Assignment = When you copy the entries, match them exactly and omit the pictures.

Dataset records =
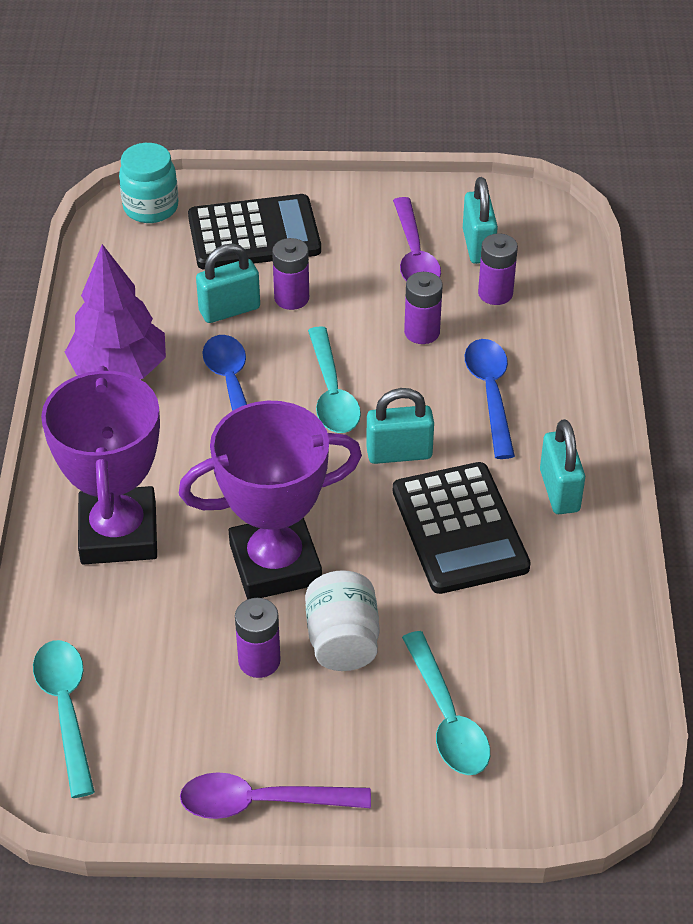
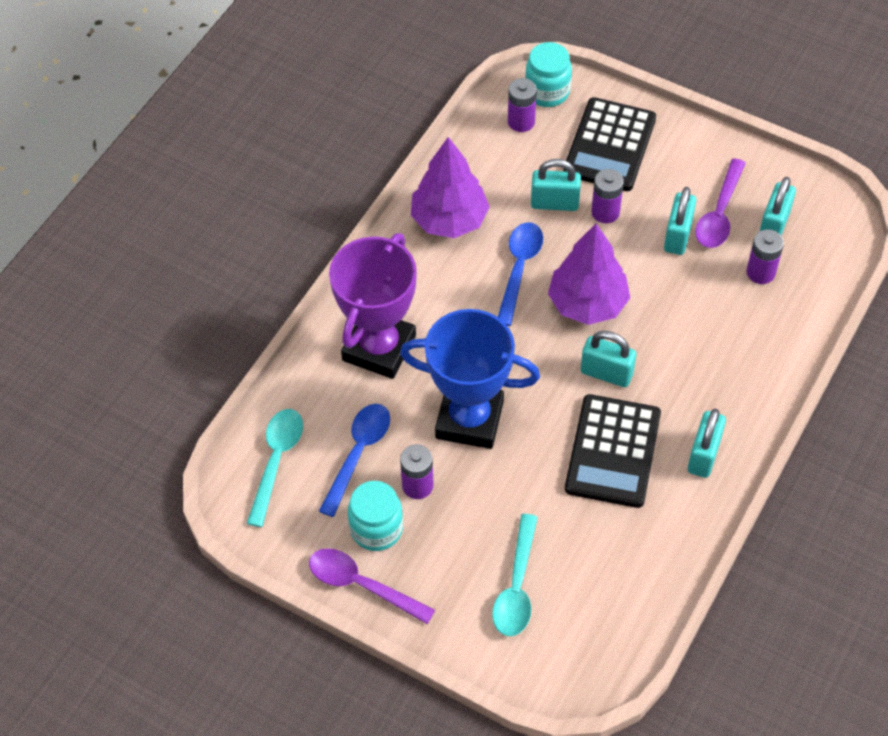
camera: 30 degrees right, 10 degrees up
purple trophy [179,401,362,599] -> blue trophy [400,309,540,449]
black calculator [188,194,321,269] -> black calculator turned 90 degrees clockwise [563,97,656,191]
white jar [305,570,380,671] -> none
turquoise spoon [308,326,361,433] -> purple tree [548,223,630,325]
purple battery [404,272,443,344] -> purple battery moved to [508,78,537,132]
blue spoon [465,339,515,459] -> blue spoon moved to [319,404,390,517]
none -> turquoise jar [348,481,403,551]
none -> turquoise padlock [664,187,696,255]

Written response =
camera: 30 degrees right, 10 degrees up
purple trophy [179,401,362,599] -> blue trophy [400,309,540,449]
black calculator [188,194,321,269] -> black calculator turned 90 degrees clockwise [563,97,656,191]
white jar [305,570,380,671] -> none
turquoise spoon [308,326,361,433] -> purple tree [548,223,630,325]
purple battery [404,272,443,344] -> purple battery moved to [508,78,537,132]
blue spoon [465,339,515,459] -> blue spoon moved to [319,404,390,517]
none -> turquoise jar [348,481,403,551]
none -> turquoise padlock [664,187,696,255]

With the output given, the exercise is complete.